- Recorded data -
.....

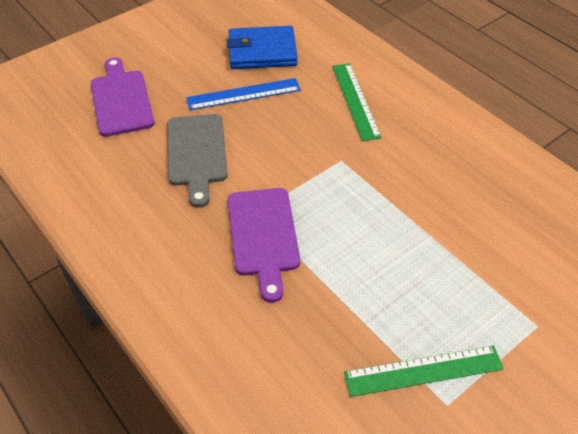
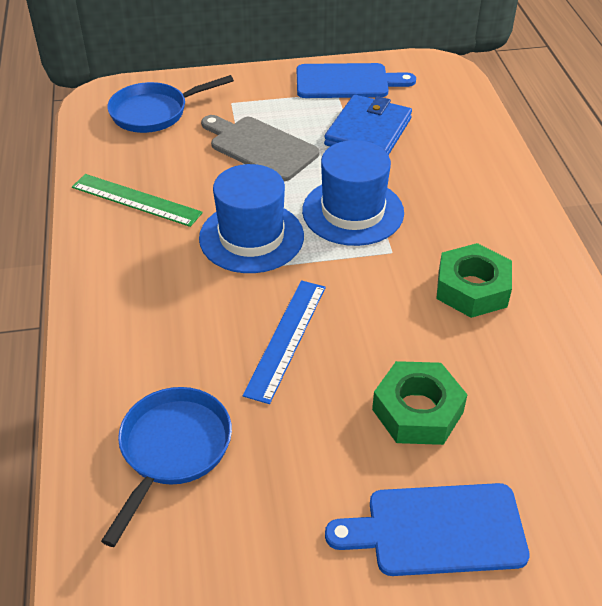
blue cutting board: 0 -> 2
blue hat: 0 -> 2
blue pan: 0 -> 2
green nut: 0 -> 2
green ruler: 2 -> 1
purple cutting board: 2 -> 0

.....

- Task item -
Print all data above verbatim, except pictures.

- Solved problem -
blue cutting board: 0 -> 2
blue hat: 0 -> 2
blue pan: 0 -> 2
green nut: 0 -> 2
green ruler: 2 -> 1
purple cutting board: 2 -> 0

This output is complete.